### [AIM OF THE TASK]
Copy every entry word for word, but skip the pictures.
# Start of INFORMATION PROVIDED
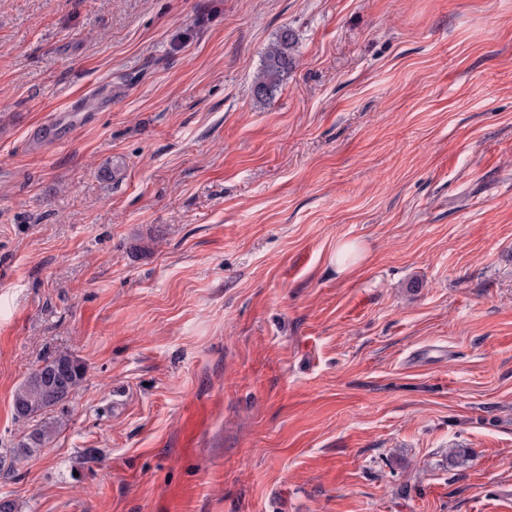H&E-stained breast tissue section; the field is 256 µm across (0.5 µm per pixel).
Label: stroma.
<instances>
[{
	"mask_svg": "<svg viewBox=\"0 0 512 512\" xmlns=\"http://www.w3.org/2000/svg\"><path fill=\"white\" fill-rule=\"evenodd\" d=\"M62 350L18 512H512V0H0V448ZM293 34L287 28L281 29L264 57L263 65L257 73L252 86L253 96L260 101L271 99L284 74L295 66L292 54ZM61 369L53 383L44 374ZM86 376L85 364L70 352H59L42 361L17 387L13 395L15 419L35 423L13 443L15 460L29 457L59 433L78 388ZM46 417L49 414H54Z\"/></svg>",
	"mask_w": 512,
	"mask_h": 512,
	"instance_id": "1",
	"label": "stroma"
}]
</instances>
# End of INFORMATION PROVIDED
### [ANSWER IN FULL]
H&E-stained breast tissue section; the field is 256 µm across (0.5 µm per pixel).
Label: stroma.
<instances>
[{
	"mask_svg": "<svg viewBox=\"0 0 512 512\" xmlns=\"http://www.w3.org/2000/svg\"><path fill=\"white\" fill-rule=\"evenodd\" d=\"M62 350L18 512H512V0H0V448ZM293 34L287 28L281 29L264 57L263 65L257 73L252 86L253 96L260 101L271 99L284 74L295 66L292 54ZM61 369L53 383L44 374ZM86 376L85 364L70 352H59L42 361L17 387L13 395L15 419L35 423L13 443L15 460L29 457L59 433L78 388ZM46 417L49 414H54Z\"/></svg>",
	"mask_w": 512,
	"mask_h": 512,
	"instance_id": "1",
	"label": "stroma"
}]
</instances>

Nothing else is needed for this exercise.